RECORDS FOR THIS TASK:
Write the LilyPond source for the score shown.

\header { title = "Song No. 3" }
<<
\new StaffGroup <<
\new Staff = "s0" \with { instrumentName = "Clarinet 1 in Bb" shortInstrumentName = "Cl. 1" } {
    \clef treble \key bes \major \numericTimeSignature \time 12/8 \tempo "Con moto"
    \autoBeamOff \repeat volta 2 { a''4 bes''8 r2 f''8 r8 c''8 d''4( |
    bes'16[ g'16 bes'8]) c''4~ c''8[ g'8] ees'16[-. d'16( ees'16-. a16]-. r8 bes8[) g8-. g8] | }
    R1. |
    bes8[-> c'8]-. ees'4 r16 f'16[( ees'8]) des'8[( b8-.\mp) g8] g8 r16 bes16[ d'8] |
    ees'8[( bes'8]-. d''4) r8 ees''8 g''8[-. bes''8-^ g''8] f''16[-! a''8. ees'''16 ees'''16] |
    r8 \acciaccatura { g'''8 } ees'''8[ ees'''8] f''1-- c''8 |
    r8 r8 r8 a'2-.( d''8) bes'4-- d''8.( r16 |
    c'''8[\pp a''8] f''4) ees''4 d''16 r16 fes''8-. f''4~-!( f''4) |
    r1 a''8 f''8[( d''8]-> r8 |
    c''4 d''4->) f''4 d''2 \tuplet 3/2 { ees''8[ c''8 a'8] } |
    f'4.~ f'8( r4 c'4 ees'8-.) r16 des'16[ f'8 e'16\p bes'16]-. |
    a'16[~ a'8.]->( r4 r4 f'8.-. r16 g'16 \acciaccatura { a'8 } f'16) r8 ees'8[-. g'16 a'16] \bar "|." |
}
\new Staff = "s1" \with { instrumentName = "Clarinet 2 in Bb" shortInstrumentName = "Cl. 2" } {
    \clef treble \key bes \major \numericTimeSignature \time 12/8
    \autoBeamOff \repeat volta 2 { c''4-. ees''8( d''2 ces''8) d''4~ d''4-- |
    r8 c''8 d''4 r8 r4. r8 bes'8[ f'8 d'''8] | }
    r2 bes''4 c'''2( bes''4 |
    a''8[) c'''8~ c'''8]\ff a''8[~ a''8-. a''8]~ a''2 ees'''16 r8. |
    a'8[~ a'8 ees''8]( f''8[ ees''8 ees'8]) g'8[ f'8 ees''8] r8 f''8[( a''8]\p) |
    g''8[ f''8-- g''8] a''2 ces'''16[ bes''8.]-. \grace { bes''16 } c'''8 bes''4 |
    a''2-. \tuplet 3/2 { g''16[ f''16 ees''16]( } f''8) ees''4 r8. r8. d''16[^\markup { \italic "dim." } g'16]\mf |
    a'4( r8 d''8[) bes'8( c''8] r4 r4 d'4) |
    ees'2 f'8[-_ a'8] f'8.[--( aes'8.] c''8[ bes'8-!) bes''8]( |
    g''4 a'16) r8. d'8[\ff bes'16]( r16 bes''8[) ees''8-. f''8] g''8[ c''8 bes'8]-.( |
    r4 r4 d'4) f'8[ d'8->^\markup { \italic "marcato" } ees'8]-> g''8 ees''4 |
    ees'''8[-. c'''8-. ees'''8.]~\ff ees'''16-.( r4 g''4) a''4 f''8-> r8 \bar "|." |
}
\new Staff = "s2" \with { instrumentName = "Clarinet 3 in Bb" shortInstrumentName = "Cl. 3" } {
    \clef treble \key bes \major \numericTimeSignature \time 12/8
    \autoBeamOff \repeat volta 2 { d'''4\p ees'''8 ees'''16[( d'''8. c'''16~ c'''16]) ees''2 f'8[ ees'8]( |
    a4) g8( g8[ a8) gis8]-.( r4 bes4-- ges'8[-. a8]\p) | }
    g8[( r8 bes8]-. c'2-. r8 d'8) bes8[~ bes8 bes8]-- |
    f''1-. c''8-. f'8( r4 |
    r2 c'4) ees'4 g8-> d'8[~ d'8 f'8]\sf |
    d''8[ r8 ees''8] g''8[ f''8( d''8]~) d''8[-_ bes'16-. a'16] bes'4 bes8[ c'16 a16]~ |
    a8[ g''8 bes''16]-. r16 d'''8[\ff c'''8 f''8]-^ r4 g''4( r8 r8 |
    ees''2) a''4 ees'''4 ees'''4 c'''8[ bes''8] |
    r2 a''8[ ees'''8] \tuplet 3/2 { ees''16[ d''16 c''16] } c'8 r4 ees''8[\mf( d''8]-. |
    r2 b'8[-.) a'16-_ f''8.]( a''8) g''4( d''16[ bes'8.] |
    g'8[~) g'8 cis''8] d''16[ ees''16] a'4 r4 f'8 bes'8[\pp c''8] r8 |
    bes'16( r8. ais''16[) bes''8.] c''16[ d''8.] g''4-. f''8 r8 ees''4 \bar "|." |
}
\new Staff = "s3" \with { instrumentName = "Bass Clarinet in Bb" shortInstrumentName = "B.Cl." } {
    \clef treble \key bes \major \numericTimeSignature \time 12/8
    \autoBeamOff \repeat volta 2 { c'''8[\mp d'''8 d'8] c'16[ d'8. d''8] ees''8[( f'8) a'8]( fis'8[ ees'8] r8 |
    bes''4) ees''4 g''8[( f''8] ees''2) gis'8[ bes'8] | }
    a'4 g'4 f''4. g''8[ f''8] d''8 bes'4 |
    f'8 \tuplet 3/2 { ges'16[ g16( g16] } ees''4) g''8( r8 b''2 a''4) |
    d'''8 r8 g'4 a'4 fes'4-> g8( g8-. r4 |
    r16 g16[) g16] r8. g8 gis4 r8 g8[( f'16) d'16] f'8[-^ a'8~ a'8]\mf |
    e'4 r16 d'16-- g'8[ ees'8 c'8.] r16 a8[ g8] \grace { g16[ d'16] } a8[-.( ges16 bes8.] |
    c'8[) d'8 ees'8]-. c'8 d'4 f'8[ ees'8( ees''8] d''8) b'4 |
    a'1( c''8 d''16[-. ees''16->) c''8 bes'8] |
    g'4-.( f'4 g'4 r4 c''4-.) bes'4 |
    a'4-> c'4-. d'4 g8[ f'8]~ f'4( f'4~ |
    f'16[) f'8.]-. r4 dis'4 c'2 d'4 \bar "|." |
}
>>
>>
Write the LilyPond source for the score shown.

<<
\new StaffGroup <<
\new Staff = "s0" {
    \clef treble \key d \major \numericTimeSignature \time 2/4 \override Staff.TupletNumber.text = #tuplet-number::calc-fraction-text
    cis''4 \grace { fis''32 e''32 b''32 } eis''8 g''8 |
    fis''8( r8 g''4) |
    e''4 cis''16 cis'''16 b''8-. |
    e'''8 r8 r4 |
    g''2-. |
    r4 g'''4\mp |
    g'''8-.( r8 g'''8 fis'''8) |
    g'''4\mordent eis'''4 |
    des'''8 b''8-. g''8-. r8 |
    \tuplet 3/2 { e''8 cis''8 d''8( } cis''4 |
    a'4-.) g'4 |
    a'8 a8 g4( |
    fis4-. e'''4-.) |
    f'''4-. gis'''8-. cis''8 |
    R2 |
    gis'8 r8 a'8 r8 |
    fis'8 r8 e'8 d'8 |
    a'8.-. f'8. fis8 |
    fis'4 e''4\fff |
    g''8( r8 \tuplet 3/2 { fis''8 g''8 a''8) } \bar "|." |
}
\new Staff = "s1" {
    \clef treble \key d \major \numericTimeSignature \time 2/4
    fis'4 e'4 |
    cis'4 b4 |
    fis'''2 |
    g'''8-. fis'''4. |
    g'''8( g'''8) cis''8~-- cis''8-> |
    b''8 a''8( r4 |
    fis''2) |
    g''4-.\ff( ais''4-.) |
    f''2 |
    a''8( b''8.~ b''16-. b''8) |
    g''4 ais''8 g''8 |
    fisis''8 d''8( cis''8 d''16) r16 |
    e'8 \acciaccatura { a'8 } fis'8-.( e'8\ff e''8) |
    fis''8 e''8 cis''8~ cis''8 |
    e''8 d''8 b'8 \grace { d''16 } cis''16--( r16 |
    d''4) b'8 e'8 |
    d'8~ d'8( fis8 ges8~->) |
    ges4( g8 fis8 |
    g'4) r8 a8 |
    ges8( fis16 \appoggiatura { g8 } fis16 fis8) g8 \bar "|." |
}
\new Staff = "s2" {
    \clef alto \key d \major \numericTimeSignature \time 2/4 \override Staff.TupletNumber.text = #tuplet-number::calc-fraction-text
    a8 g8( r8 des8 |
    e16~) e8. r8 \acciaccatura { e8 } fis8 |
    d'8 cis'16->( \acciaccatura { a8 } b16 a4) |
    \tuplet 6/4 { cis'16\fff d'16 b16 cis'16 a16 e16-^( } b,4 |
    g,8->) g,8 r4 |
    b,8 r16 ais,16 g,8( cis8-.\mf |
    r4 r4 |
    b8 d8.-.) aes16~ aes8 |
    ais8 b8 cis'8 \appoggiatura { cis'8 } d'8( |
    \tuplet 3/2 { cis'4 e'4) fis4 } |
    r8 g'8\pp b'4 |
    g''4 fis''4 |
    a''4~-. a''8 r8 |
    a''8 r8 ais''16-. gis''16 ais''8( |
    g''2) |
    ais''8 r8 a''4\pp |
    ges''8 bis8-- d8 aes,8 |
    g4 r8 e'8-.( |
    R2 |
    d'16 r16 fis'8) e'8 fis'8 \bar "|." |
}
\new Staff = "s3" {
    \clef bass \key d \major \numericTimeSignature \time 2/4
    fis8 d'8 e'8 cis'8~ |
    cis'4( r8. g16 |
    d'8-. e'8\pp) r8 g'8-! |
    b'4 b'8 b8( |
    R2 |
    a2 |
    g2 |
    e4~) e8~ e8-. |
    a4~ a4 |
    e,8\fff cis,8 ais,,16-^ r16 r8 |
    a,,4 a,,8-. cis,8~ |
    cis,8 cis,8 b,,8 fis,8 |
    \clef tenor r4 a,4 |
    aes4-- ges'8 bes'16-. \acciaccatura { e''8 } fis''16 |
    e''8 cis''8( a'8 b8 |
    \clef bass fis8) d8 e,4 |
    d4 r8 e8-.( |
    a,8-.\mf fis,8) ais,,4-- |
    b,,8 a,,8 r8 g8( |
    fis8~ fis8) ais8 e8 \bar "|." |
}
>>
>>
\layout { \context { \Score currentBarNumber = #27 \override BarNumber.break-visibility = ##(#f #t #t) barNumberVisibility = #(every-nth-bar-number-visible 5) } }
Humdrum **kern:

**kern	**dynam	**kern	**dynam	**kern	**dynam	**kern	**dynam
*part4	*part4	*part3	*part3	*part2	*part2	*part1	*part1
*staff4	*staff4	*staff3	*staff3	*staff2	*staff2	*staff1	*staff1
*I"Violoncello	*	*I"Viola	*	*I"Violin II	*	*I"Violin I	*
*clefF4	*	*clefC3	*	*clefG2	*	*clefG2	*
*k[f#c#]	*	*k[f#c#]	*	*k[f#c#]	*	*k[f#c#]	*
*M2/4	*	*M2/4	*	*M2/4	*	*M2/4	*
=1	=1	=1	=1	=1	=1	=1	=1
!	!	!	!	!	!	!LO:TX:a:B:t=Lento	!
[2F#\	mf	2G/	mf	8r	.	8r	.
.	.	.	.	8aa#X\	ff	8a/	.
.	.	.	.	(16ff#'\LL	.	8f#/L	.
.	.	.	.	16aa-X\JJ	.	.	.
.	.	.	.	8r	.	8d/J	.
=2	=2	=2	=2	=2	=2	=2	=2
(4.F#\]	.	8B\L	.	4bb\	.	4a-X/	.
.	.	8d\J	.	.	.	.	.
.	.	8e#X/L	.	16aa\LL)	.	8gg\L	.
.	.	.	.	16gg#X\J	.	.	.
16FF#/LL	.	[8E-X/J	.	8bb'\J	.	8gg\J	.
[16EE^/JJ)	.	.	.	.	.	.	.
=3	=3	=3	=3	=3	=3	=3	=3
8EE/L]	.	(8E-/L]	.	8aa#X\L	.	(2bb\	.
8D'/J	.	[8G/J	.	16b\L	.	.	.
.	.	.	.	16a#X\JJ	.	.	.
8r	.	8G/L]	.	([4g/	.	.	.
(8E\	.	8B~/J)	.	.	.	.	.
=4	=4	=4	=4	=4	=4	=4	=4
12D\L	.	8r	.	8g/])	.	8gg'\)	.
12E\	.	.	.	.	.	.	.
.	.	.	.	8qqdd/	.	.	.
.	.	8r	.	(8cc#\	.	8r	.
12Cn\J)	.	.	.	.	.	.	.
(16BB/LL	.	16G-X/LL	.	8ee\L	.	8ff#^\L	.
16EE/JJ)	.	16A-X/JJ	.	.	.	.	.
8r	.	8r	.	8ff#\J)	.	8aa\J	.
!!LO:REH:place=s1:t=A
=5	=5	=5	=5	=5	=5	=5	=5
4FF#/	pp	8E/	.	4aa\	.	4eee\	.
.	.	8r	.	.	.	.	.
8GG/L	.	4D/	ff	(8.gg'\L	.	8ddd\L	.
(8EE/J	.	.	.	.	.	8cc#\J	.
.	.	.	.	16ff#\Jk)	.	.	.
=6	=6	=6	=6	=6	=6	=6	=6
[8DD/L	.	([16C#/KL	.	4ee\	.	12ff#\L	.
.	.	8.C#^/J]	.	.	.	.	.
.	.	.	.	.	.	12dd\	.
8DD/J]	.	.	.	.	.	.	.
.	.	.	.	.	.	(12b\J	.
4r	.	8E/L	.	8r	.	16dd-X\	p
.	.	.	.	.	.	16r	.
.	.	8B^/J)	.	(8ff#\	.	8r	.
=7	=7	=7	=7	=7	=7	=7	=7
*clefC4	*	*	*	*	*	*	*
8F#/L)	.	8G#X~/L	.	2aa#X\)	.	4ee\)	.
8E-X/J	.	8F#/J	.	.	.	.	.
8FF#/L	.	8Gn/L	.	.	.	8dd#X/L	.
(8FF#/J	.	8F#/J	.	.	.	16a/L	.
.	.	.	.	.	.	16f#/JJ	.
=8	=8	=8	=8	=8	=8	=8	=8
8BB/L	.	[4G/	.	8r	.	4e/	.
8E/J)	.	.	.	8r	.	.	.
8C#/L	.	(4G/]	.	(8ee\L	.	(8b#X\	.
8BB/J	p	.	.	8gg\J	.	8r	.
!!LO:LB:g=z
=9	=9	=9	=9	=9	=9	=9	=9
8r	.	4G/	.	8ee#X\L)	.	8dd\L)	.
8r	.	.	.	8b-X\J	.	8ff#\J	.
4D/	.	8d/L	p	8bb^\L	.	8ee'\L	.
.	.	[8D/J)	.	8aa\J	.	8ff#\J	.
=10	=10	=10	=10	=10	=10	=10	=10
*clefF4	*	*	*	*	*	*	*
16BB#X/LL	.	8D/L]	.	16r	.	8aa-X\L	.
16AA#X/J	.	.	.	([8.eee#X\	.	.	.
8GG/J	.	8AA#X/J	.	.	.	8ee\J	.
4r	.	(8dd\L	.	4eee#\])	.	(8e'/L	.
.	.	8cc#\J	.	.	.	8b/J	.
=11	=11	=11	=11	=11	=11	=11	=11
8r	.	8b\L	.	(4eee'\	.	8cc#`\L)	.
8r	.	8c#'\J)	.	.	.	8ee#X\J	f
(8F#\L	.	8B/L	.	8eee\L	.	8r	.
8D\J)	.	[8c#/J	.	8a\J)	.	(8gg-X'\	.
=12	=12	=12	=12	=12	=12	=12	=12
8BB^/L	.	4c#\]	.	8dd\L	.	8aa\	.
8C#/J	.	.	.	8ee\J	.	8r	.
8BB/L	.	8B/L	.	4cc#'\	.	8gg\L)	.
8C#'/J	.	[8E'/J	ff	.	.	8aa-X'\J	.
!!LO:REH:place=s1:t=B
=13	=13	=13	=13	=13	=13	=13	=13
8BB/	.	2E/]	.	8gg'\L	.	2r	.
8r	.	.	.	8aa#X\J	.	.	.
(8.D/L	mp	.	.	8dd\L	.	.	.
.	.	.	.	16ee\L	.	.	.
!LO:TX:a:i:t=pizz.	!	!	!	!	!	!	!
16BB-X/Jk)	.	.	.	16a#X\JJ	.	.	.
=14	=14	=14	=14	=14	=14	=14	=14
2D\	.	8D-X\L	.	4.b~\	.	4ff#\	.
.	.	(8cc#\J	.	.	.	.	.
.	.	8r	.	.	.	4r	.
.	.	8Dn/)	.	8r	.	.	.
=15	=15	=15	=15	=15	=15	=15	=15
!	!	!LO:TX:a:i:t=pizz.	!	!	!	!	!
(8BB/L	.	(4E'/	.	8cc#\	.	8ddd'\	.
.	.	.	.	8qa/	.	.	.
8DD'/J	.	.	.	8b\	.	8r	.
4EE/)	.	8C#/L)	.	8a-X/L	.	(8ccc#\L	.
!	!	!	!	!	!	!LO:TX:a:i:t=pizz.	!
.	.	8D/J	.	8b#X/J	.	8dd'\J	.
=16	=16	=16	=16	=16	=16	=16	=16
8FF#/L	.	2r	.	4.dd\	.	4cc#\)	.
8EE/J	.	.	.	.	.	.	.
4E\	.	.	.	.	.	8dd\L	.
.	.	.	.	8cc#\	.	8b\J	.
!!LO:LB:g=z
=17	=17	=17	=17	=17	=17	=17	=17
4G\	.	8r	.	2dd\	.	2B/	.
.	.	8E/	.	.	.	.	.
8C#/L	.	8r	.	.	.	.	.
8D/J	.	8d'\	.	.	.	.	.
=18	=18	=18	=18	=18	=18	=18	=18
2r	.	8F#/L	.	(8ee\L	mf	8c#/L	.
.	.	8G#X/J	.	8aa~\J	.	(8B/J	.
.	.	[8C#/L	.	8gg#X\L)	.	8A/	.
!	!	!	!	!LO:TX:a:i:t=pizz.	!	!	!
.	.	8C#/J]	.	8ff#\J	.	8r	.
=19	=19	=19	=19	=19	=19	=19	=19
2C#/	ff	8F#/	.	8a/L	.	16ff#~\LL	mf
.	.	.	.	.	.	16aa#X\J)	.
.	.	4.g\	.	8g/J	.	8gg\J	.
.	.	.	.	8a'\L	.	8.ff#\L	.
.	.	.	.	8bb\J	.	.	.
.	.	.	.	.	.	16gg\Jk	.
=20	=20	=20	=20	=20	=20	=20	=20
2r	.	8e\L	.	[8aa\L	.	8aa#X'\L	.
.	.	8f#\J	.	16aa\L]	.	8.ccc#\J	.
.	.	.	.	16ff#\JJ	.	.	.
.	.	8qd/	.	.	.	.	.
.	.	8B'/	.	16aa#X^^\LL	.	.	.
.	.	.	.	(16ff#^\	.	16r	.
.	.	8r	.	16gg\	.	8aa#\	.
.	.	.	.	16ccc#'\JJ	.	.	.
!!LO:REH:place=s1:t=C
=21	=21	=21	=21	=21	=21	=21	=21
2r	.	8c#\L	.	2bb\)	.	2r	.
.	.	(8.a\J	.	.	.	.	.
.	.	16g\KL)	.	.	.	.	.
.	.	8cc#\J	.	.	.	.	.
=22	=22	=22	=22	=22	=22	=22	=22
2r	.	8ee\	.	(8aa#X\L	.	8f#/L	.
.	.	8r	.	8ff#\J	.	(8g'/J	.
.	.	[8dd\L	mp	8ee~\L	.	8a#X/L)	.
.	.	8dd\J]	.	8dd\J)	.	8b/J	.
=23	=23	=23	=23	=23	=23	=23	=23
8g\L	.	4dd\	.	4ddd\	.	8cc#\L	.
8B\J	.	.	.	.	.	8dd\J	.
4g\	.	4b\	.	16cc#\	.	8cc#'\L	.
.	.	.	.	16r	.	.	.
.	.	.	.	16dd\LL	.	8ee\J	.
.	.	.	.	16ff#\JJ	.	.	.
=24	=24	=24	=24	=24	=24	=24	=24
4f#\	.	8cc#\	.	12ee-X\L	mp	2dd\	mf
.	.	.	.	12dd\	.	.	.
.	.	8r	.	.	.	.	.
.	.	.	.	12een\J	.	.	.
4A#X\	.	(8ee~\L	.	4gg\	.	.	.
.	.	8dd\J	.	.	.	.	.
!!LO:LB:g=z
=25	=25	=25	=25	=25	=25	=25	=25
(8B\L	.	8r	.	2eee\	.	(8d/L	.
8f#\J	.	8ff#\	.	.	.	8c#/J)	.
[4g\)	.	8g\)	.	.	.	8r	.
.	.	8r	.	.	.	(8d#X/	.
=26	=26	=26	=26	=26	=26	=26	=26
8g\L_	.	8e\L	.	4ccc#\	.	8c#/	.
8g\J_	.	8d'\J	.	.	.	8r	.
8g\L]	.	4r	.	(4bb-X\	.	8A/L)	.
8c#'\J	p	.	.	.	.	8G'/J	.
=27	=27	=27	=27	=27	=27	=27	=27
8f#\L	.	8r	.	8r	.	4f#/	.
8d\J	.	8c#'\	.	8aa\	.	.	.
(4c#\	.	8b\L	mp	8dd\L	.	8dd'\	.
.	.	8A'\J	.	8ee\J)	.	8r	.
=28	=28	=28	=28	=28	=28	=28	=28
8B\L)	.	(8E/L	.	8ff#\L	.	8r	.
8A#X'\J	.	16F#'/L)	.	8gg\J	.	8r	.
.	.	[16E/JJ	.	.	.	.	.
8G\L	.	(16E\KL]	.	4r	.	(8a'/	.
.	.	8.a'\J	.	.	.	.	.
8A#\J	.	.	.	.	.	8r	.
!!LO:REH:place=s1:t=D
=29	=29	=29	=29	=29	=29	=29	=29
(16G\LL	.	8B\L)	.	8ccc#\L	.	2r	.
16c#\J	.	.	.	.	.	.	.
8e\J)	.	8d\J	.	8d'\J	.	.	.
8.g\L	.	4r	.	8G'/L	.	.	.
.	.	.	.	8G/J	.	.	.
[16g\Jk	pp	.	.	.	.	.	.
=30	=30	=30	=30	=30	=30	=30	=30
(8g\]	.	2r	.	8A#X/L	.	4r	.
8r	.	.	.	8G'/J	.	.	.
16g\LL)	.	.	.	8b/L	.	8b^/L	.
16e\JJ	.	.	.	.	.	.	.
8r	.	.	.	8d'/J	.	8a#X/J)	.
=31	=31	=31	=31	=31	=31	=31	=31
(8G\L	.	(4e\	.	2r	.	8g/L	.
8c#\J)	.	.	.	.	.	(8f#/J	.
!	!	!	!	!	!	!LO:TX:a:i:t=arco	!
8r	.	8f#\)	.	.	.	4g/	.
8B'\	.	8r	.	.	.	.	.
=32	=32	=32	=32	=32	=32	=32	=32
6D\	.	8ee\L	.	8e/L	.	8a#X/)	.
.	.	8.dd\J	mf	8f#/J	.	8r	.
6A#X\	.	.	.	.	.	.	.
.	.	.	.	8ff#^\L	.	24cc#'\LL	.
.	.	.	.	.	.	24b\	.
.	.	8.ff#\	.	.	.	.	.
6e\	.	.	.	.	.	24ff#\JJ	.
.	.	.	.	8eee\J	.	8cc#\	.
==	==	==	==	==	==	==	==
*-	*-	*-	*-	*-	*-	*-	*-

INSTRUCTION:
Locate each line of the data above that contains the string "pizz" and copy every such line in full.

THE SOLUTION:
!LO:TX:a:i:t=pizz.	!	!	!	!	!	!	!
!	!	!LO:TX:a:i:t=pizz.	!	!	!	!	!
!	!	!	!	!	!	!LO:TX:a:i:t=pizz.	!
!	!	!	!	!LO:TX:a:i:t=pizz.	!	!	!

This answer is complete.